* [RECORDS FOR THE EXERCISE]
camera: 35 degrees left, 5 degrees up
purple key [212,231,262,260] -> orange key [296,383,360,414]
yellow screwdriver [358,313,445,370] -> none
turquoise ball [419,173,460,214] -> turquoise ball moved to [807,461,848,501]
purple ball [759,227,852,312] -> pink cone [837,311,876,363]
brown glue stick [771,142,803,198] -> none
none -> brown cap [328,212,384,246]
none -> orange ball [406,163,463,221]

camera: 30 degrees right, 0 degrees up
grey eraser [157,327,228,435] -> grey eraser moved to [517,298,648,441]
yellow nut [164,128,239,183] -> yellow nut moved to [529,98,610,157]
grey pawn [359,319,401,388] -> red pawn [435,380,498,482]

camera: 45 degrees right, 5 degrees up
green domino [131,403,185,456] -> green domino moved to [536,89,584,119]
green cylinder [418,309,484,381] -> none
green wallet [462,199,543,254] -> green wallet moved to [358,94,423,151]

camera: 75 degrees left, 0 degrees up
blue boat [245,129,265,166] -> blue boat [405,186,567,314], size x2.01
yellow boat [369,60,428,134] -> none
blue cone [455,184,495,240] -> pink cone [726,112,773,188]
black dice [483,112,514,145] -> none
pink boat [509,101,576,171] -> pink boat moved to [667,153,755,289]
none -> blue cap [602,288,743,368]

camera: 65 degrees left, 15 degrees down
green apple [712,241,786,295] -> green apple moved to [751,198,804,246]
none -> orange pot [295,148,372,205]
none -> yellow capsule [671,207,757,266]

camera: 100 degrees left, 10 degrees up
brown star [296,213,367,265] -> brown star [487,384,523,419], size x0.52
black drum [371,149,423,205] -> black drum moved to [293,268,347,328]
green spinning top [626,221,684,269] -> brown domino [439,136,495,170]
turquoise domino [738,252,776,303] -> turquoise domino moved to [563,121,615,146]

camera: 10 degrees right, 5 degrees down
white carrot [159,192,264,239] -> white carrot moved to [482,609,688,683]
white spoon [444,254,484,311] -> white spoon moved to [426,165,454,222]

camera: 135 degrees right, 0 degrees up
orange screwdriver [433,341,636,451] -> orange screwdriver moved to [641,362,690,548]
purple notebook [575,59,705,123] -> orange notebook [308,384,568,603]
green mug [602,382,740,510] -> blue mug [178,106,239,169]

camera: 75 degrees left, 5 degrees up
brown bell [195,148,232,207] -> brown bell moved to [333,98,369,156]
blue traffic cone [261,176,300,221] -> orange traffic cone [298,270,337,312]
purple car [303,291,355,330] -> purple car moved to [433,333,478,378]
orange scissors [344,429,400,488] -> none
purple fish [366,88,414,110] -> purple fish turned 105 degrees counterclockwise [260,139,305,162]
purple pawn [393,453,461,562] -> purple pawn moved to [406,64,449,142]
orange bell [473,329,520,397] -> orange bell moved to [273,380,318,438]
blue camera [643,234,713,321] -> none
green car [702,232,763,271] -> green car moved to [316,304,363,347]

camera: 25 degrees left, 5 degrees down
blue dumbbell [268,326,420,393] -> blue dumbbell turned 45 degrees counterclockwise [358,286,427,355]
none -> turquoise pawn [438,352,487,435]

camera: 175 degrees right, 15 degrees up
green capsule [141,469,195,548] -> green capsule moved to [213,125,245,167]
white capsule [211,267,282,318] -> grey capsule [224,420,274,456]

* [INSTRUCTIONS FOR THE TASK]
Reproduce the lines above, beginning at the line with "blue cone [455,184,495,240]" and stopping after the line with "camera: 65 degrees left, 15 degrees down", exactly as they are.

* [ANSWER SECTION]
blue cone [455,184,495,240] -> pink cone [726,112,773,188]
black dice [483,112,514,145] -> none
pink boat [509,101,576,171] -> pink boat moved to [667,153,755,289]
none -> blue cap [602,288,743,368]

camera: 65 degrees left, 15 degrees down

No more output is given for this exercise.